- BRIEF -
Starting with the line that contains "yellow brick E3 level", copy every remaining line of the data below exactly, the last one included.

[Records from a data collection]
============

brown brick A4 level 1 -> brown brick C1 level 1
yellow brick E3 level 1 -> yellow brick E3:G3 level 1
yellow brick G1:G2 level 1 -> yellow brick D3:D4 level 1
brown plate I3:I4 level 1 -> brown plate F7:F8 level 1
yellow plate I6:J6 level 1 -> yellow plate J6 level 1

============

- SOLVED EXERCISE -
yellow brick E3 level 1 -> yellow brick E3:G3 level 1
yellow brick G1:G2 level 1 -> yellow brick D3:D4 level 1
brown plate I3:I4 level 1 -> brown plate F7:F8 level 1
yellow plate I6:J6 level 1 -> yellow plate J6 level 1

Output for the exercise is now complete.